***** INFORMATION PROVIDED

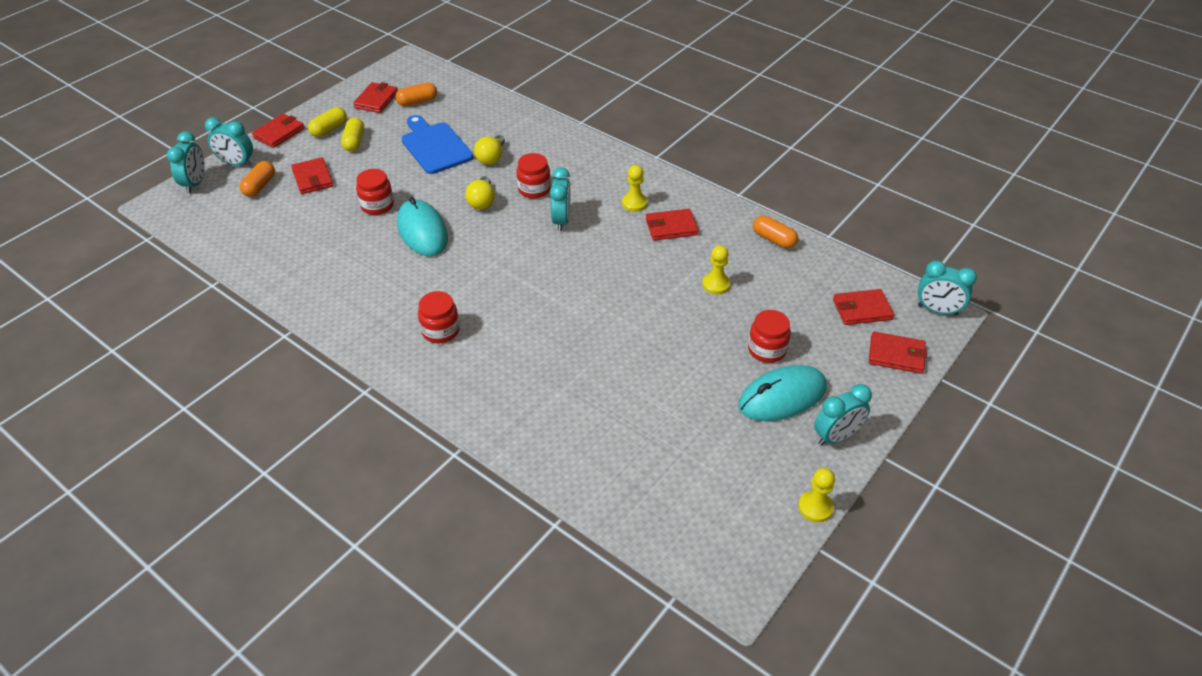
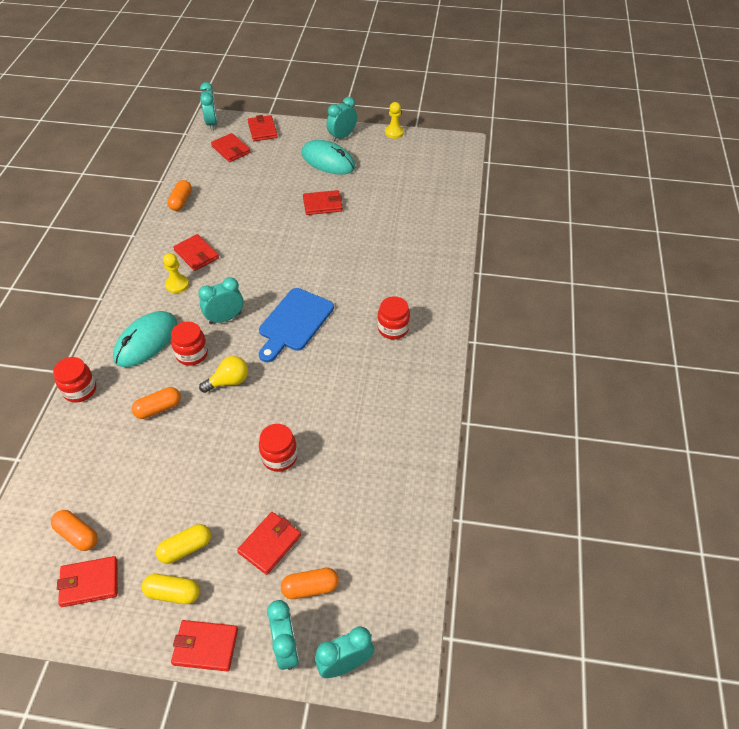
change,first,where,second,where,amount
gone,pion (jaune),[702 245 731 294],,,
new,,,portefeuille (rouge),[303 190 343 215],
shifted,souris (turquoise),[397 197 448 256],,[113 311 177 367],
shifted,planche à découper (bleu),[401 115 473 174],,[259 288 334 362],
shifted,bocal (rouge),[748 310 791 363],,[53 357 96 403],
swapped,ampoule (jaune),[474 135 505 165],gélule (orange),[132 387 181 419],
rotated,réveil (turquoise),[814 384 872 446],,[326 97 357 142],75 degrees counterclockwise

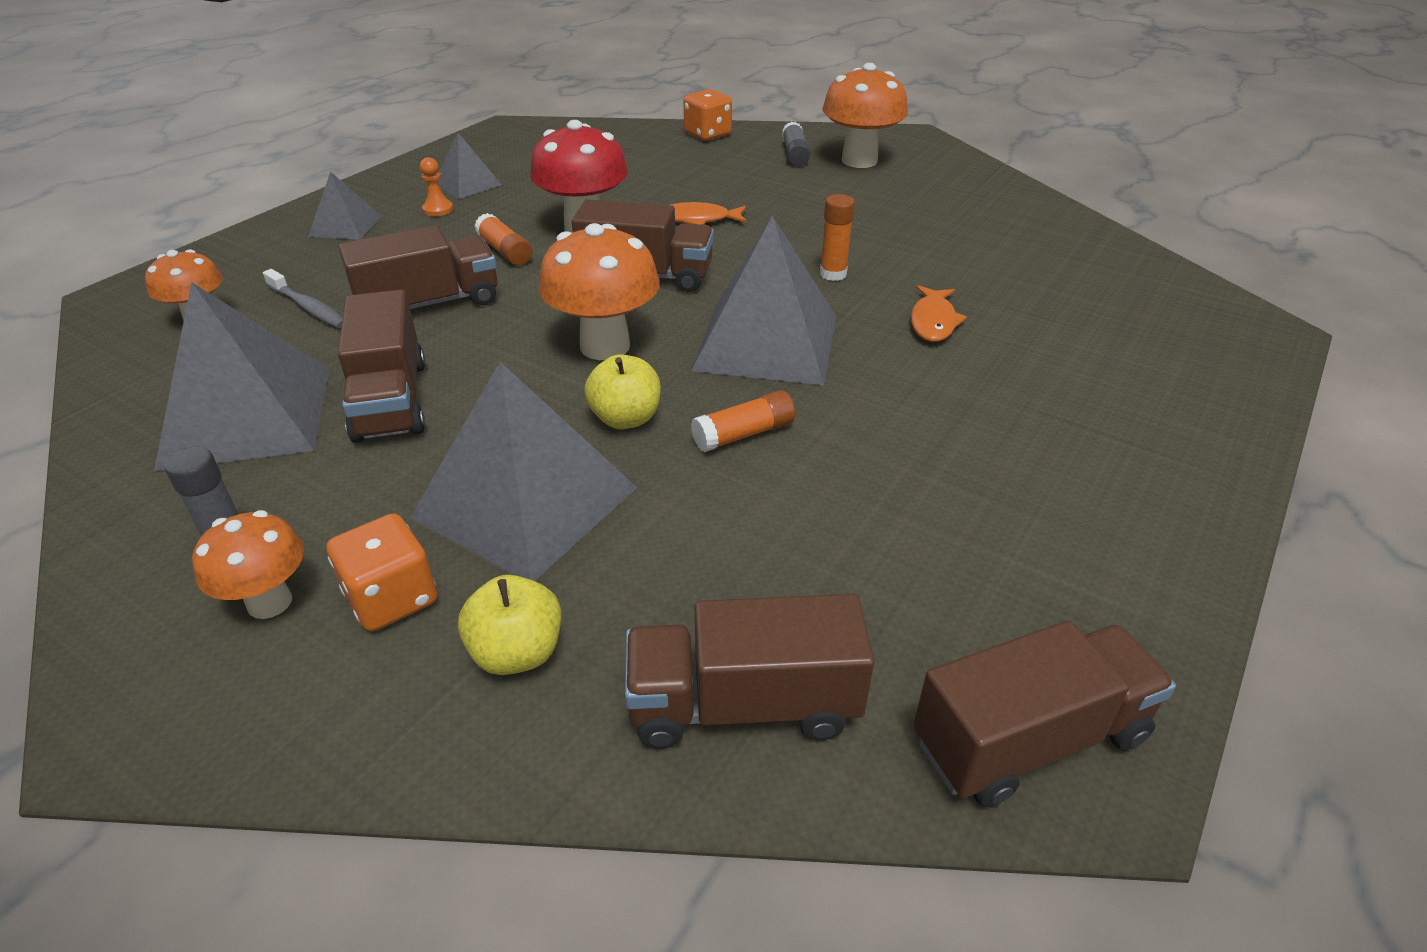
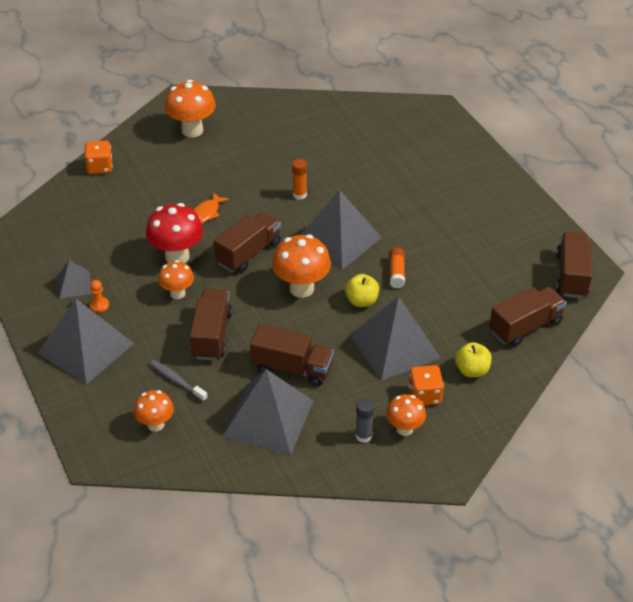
change,first,where,second,where,amount
gone,bâton de colle (gris),[782 122 810 166],,,
gone,poisson (orange),[911 285 967 342],,,
swapped,bâton de colle (orange),[474 213 532 265],champignon (orange),[158 260 194 299],
rotated,brosse à dents (gris),[263 269 343 328],,[150 360 208 402],120 degrees counterclockwise
rotated,camion (marron),[625 594 874 749],,[489 287 567 347],150 degrees counterclockwise
scaled,pyramide (gris),[308 171 381 240],,[38 299 134 385],x1.96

**********

→ TASK GOAL
Find every line above that includes the word "shifted" and report only how many there are.

→ OUTPUT FOR THIS TASK
3